> **Problem to solve**
Filter the records, keeping every line that has the string "grey".

*** Task inputs

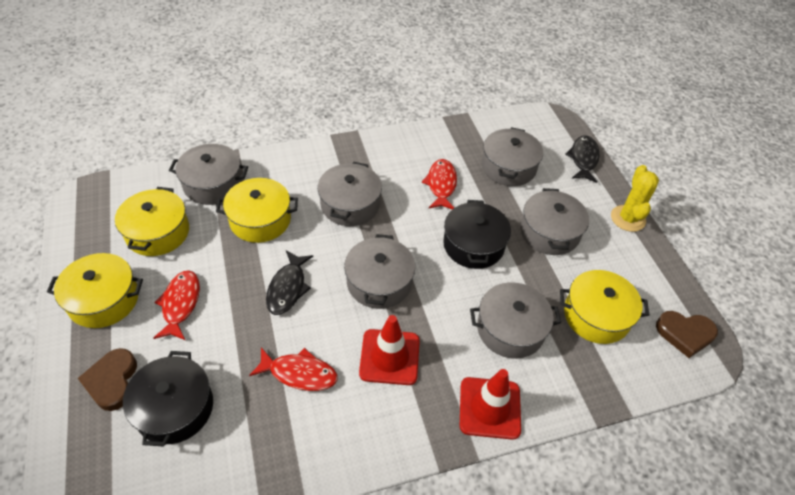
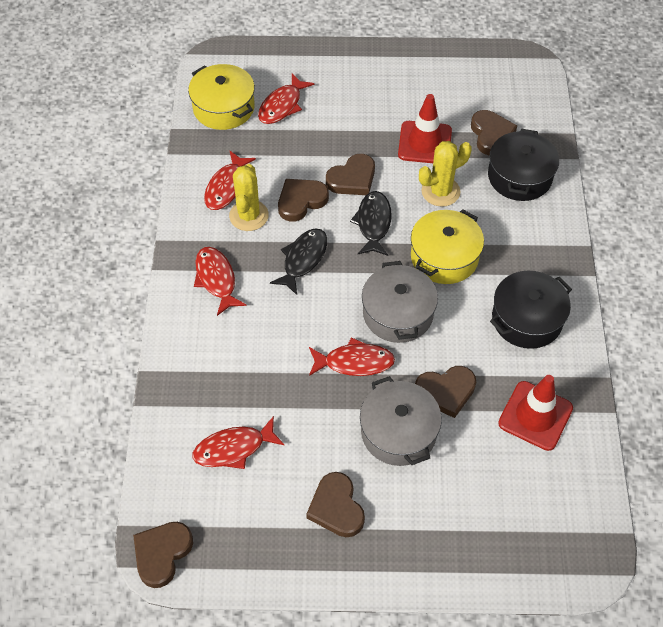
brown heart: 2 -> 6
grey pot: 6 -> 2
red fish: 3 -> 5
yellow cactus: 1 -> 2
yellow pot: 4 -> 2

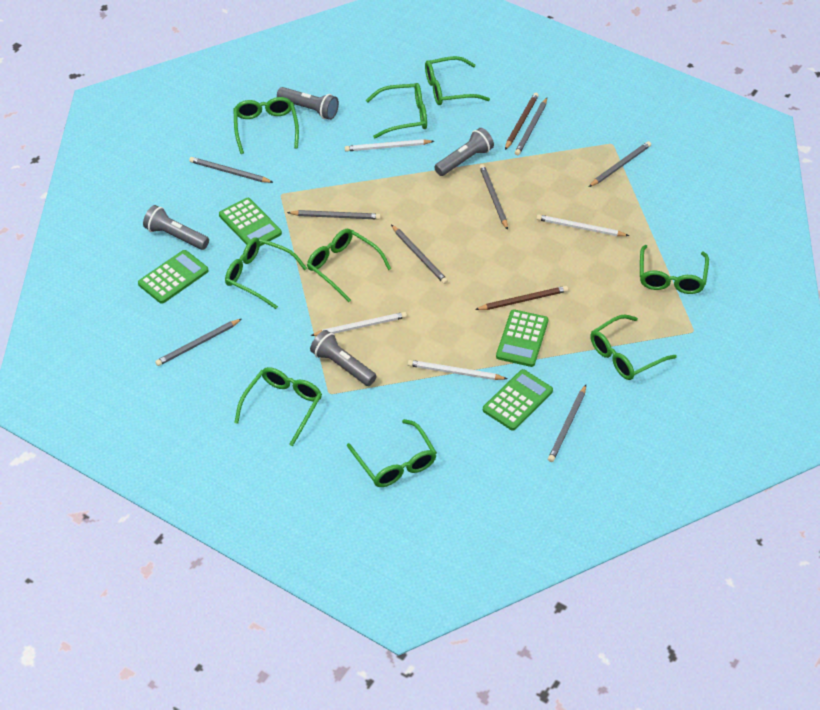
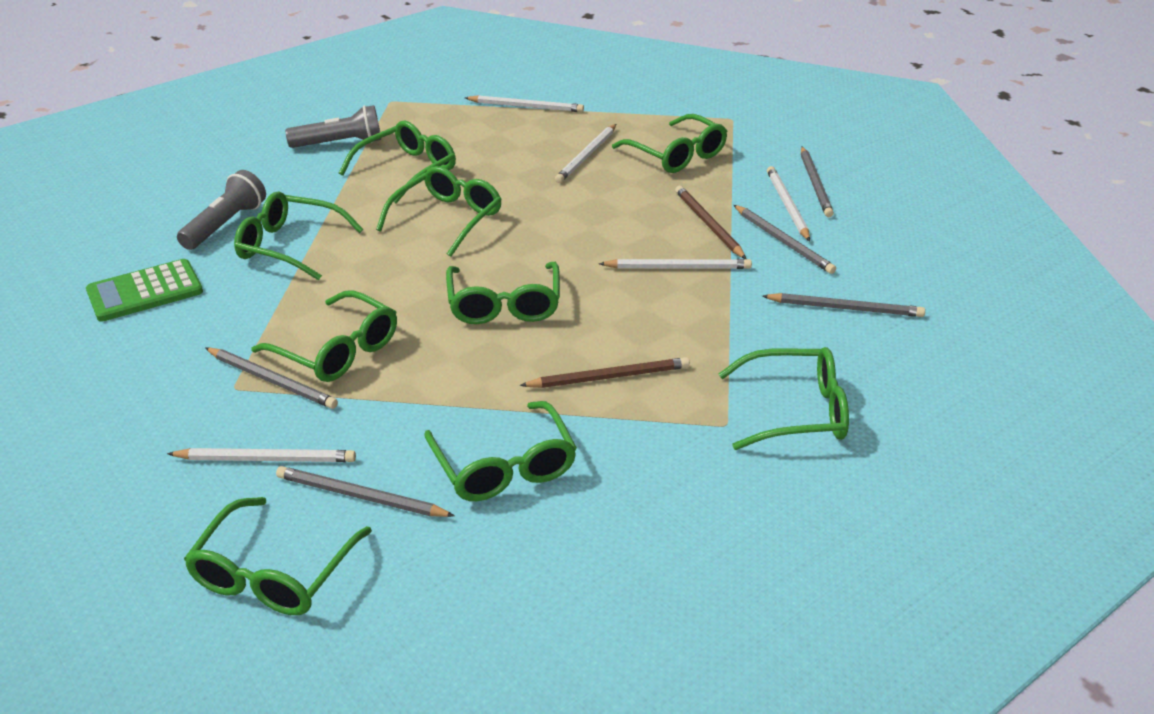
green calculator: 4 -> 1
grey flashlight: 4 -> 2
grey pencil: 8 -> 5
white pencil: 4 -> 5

******

> **Answer space**
grey pot: 6 -> 2
grey flashlight: 4 -> 2
grey pencil: 8 -> 5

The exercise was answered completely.